From first line to last, copy the listing exactly and omit its pictures.

:: PROVIDED DATA

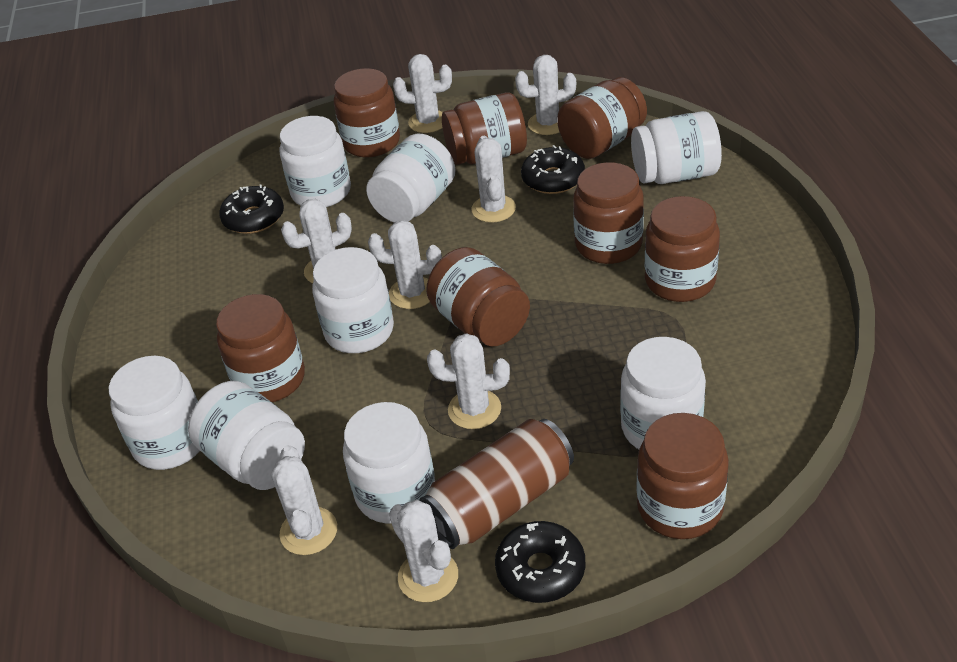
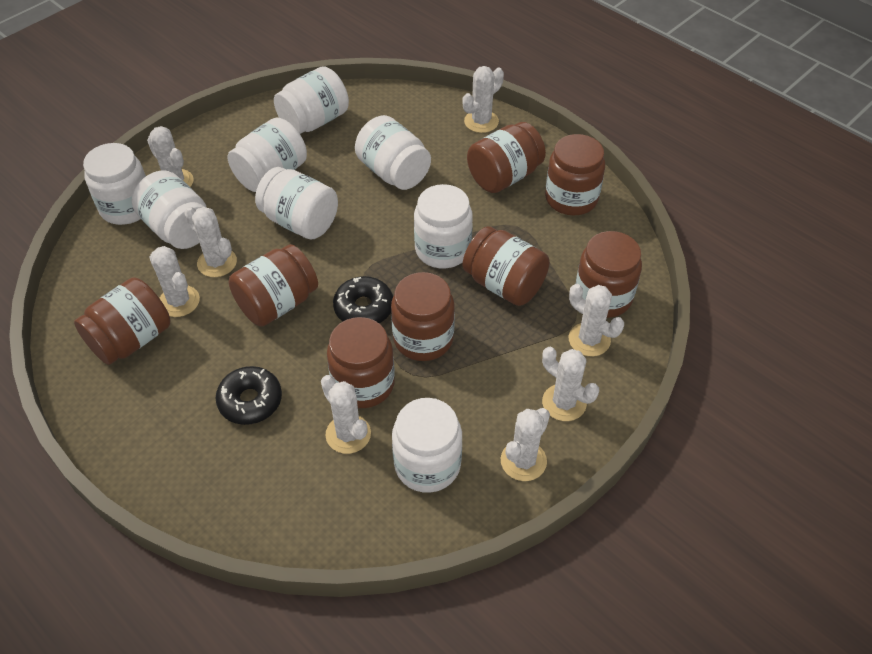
black donut: 3 -> 2
brown can: 1 -> 0

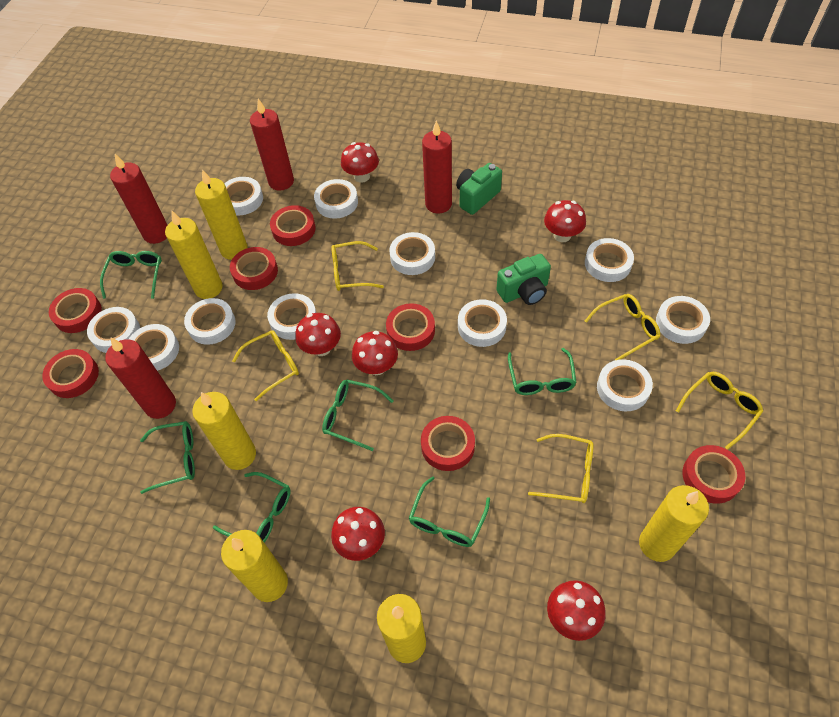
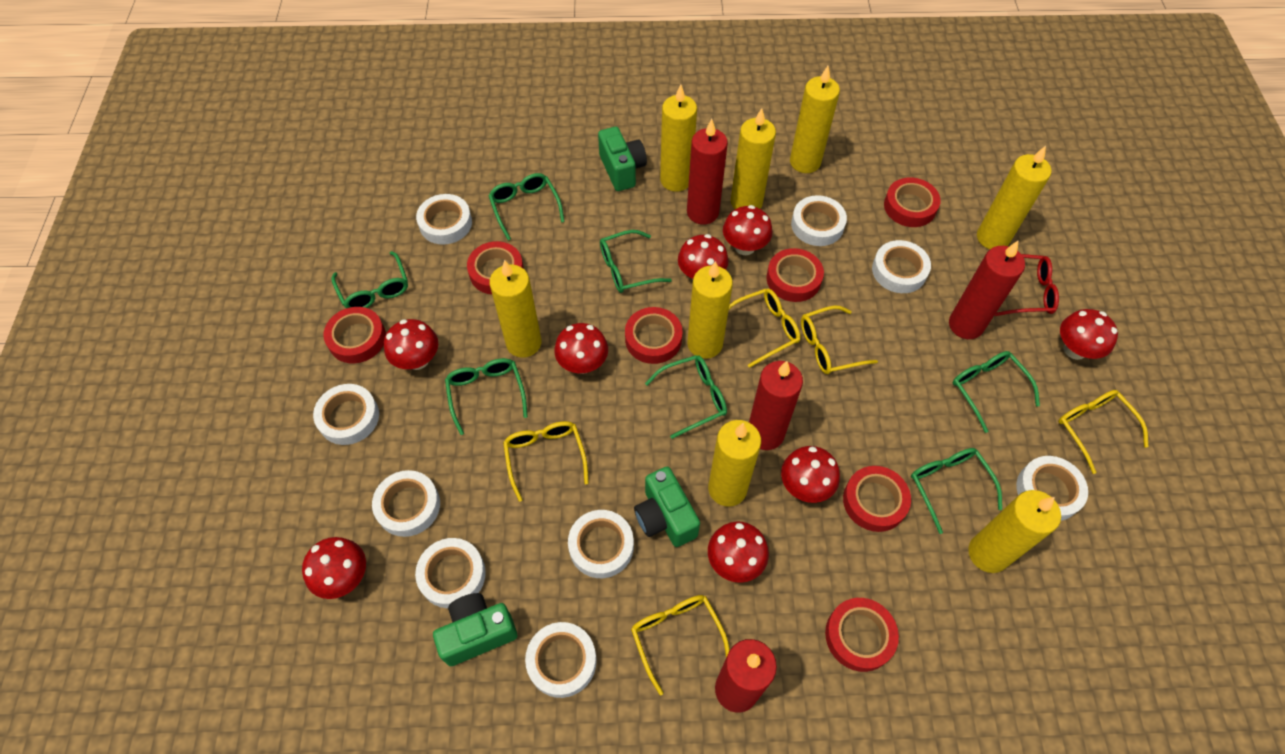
green camera: 2 -> 3
green glasses: 6 -> 7
red glasses: 0 -> 1
red mushroom: 6 -> 8
white tape: 11 -> 9
yellow candle: 6 -> 8

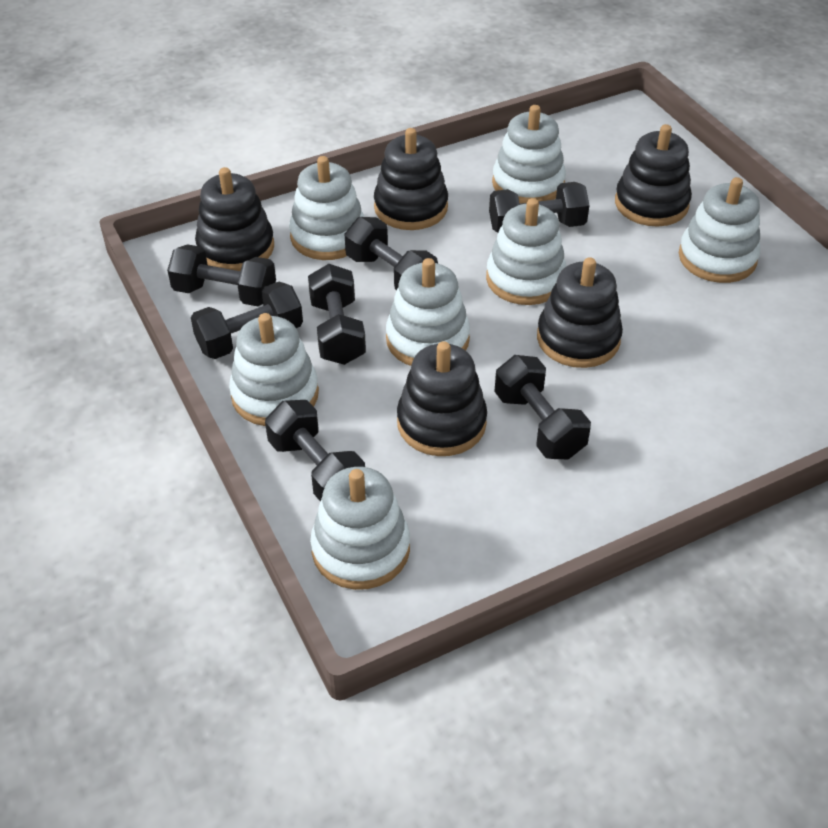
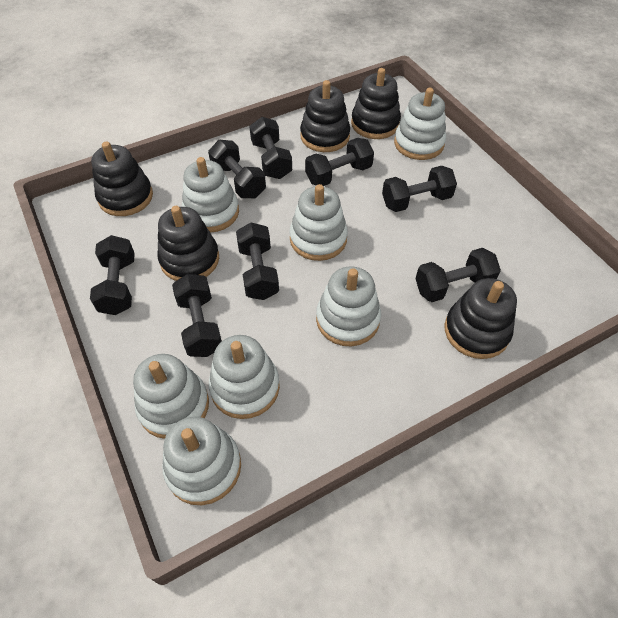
black dumbbell: 7 -> 8

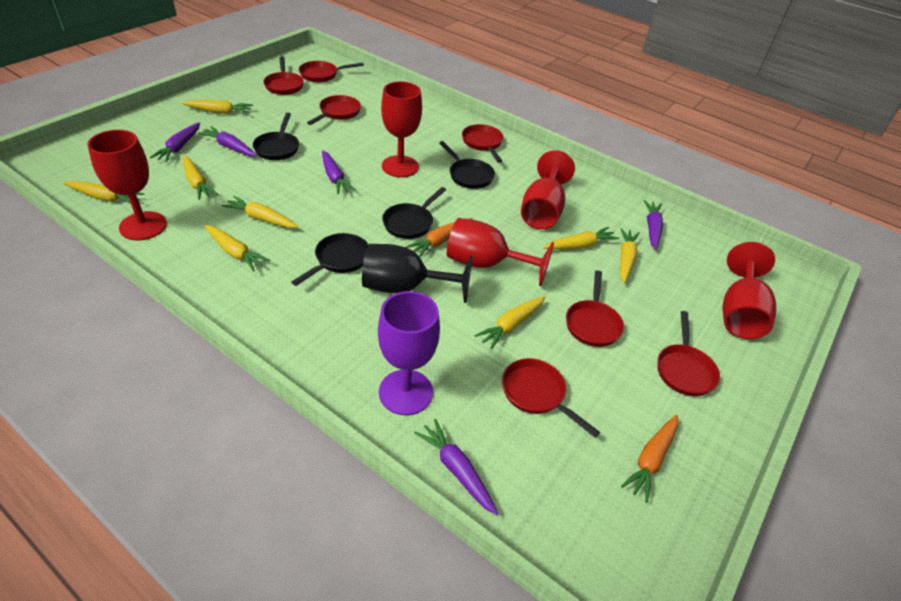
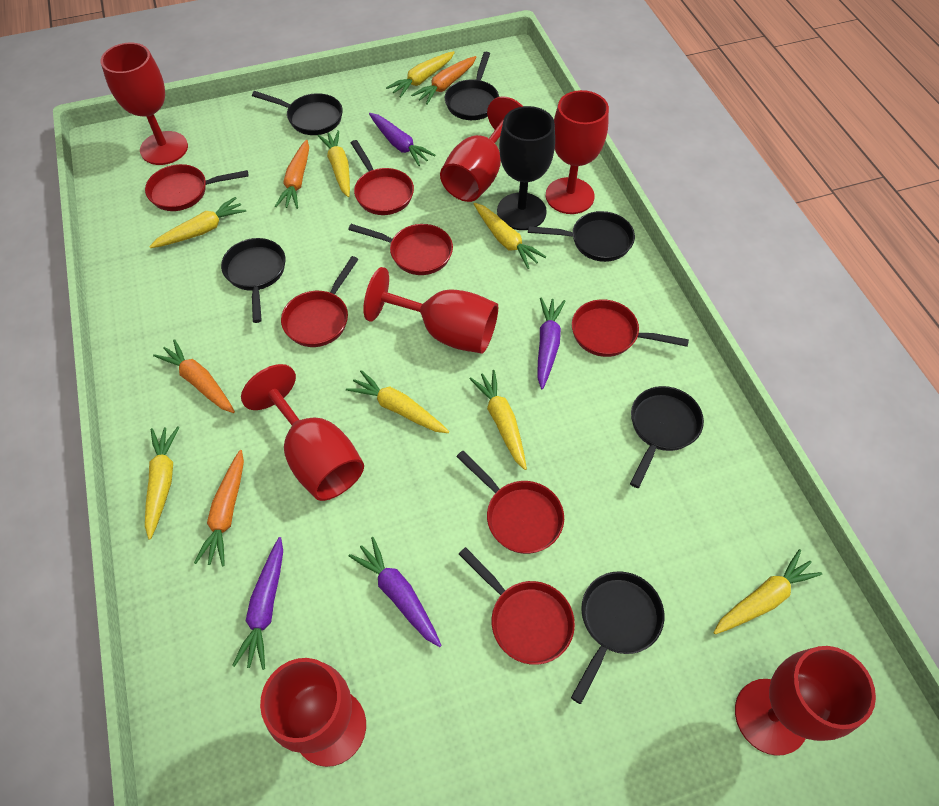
black pan: 4 -> 6
orange carrot: 2 -> 4
purple carrot: 5 -> 4
purple goblet: 1 -> 0
red goblet: 5 -> 7

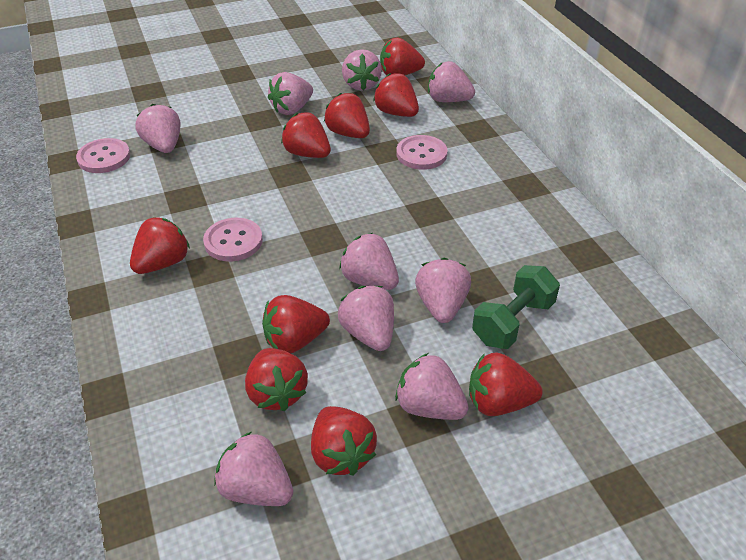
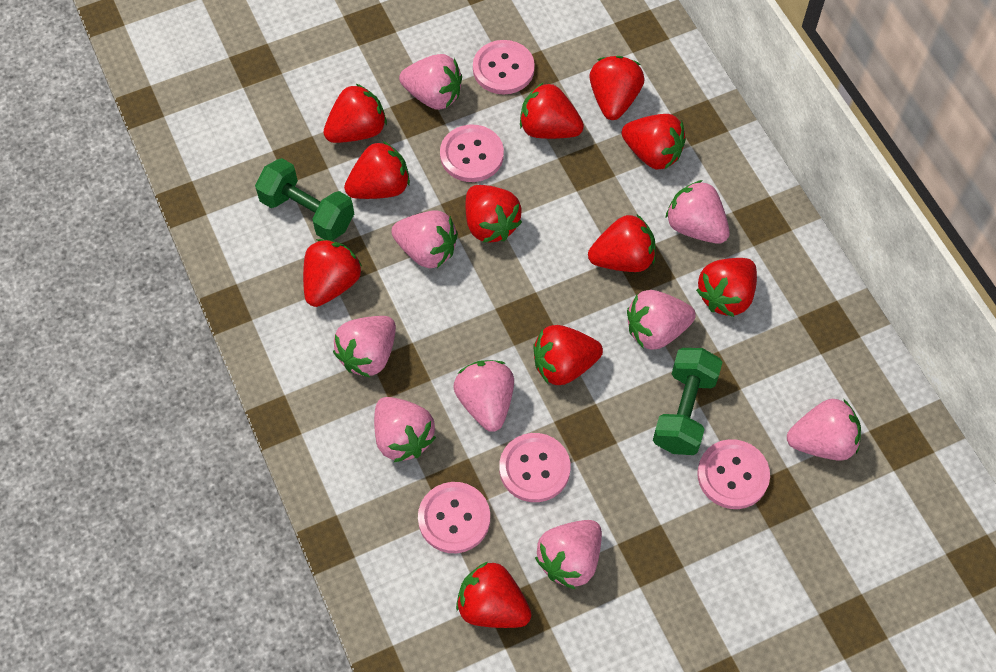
green dumbbell: 1 -> 2
pink button: 3 -> 5
red strawberry: 9 -> 11

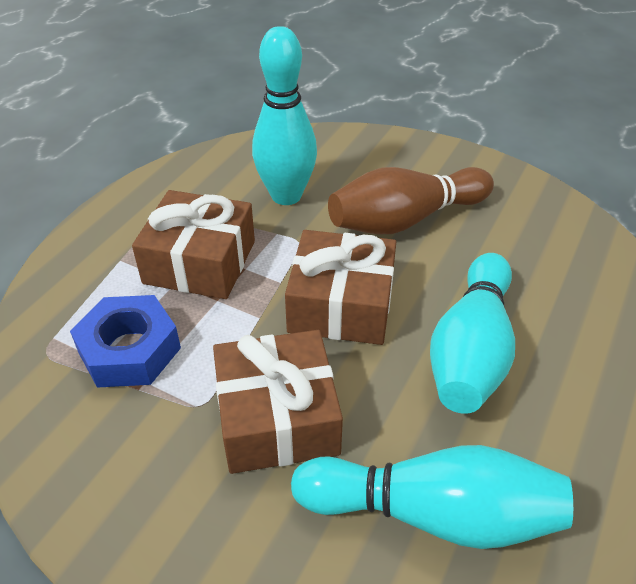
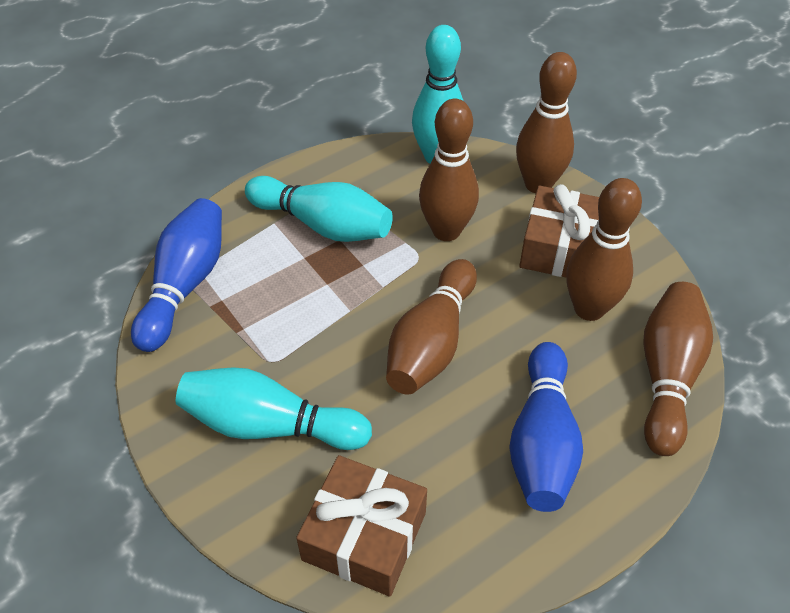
blue bowling pin: 0 -> 2
blue nut: 1 -> 0
brown bowling pin: 1 -> 5
brown gift: 3 -> 2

::::

[RESPONSE TO THIS EXERCISE]
black donut: 3 -> 2
brown can: 1 -> 0

green camera: 2 -> 3
green glasses: 6 -> 7
red glasses: 0 -> 1
red mushroom: 6 -> 8
white tape: 11 -> 9
yellow candle: 6 -> 8

black dumbbell: 7 -> 8

black pan: 4 -> 6
orange carrot: 2 -> 4
purple carrot: 5 -> 4
purple goblet: 1 -> 0
red goblet: 5 -> 7

green dumbbell: 1 -> 2
pink button: 3 -> 5
red strawberry: 9 -> 11

blue bowling pin: 0 -> 2
blue nut: 1 -> 0
brown bowling pin: 1 -> 5
brown gift: 3 -> 2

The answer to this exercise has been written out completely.